WHAT THE EXERCISE ASKS —
Restate all the data word for word and omit the pictures.

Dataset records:
╔══

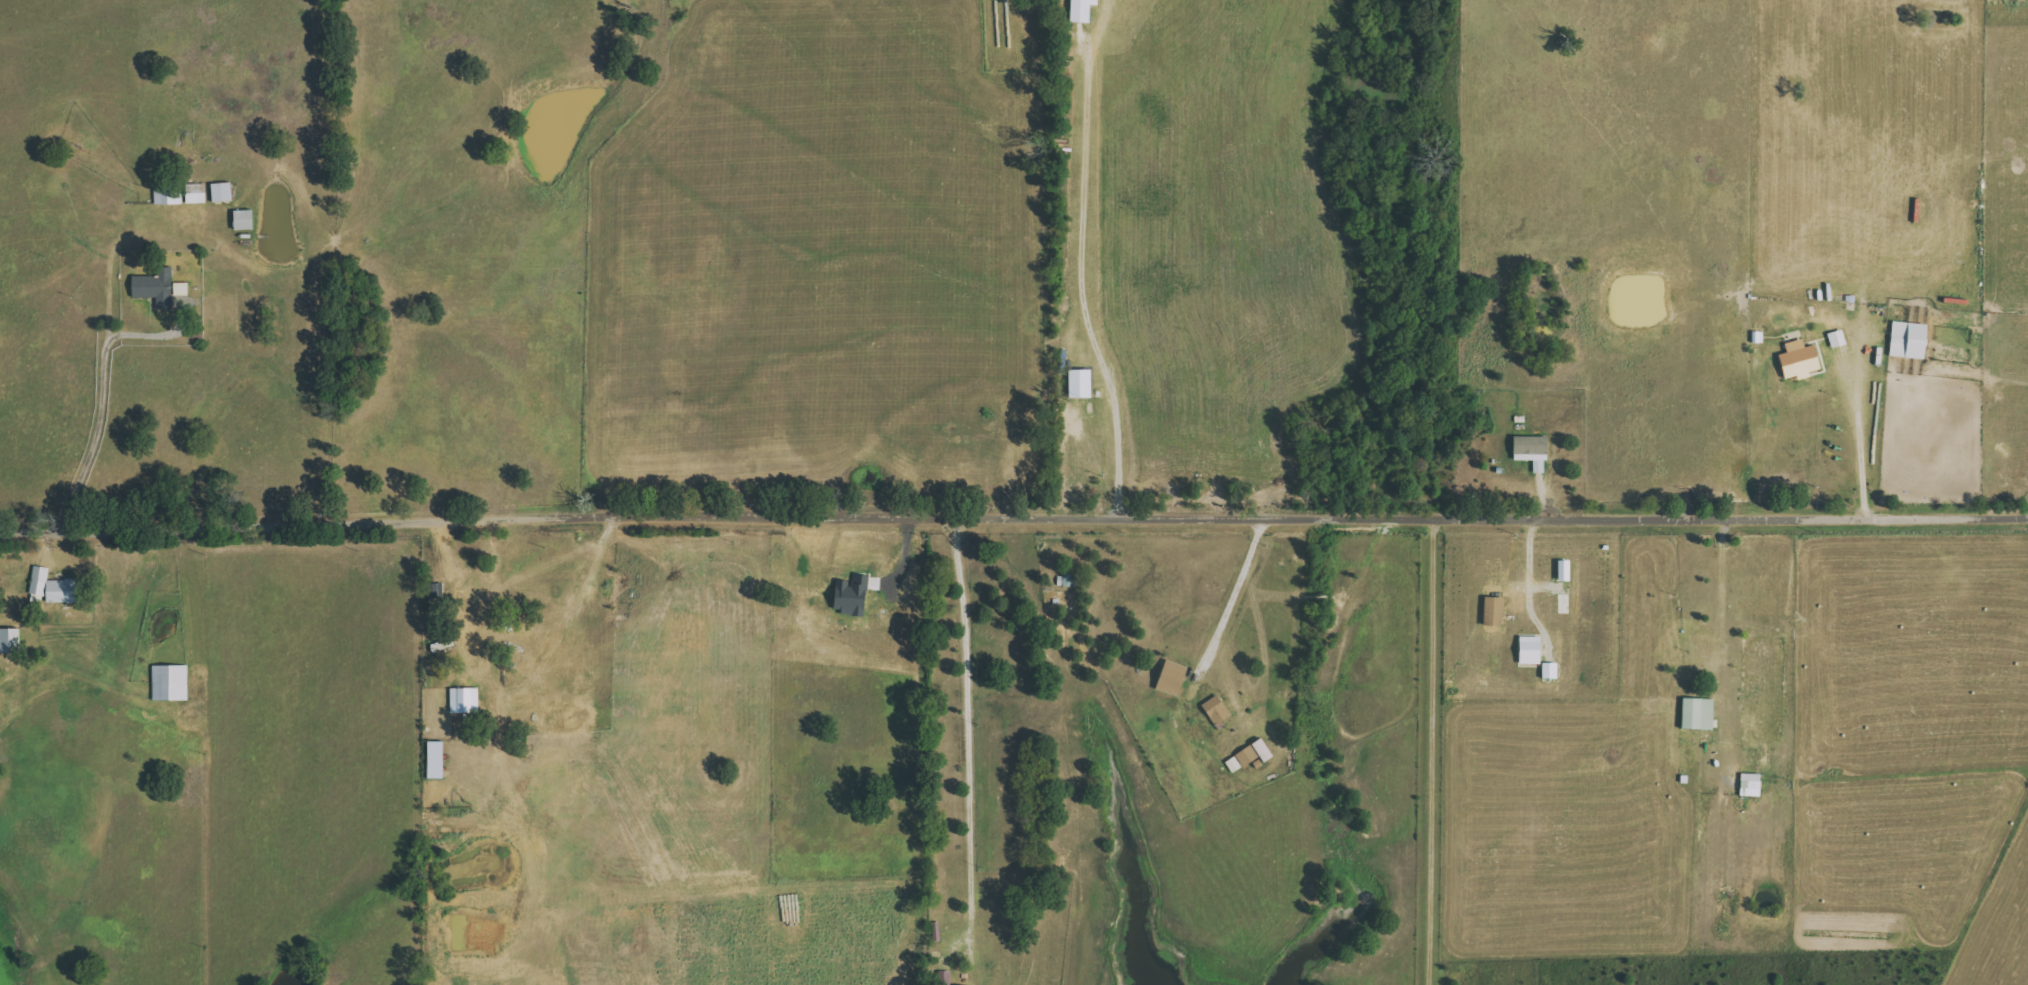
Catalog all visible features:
building: (1079, 11)
building: (221, 192)
building: (194, 193)
building: (241, 220)
road: (1083, 276)
building: (157, 287)
building: (1836, 338)
building: (1907, 340)
building: (1797, 360)
road: (101, 383)
building: (1078, 383)
road: (1858, 433)
building: (1530, 451)
road: (1014, 513)
building: (1563, 570)
road: (1531, 581)
road: (1720, 582)
building: (54, 587)
road: (1241, 596)
building: (849, 597)
building: (7, 641)
building: (1528, 650)
building: (1549, 670)
road: (512, 676)
building: (1169, 678)
building: (170, 683)
building: (464, 701)
building: (1215, 711)
building: (1697, 714)
road: (973, 726)
road: (1437, 752)
building: (1248, 755)
building: (433, 760)
building: (1749, 785)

╚══

RESULT OF THE TASK —
Catalog all visible features:
building: (1079, 11)
building: (221, 192)
building: (194, 193)
building: (241, 220)
road: (1083, 276)
building: (157, 287)
building: (1836, 338)
building: (1907, 340)
building: (1797, 360)
road: (101, 383)
building: (1078, 383)
road: (1858, 433)
building: (1530, 451)
road: (1014, 513)
building: (1563, 570)
road: (1531, 581)
road: (1720, 582)
building: (54, 587)
road: (1241, 596)
building: (849, 597)
building: (7, 641)
building: (1528, 650)
building: (1549, 670)
road: (512, 676)
building: (1169, 678)
building: (170, 683)
building: (464, 701)
building: (1215, 711)
building: (1697, 714)
road: (973, 726)
road: (1437, 752)
building: (1248, 755)
building: (433, 760)
building: (1749, 785)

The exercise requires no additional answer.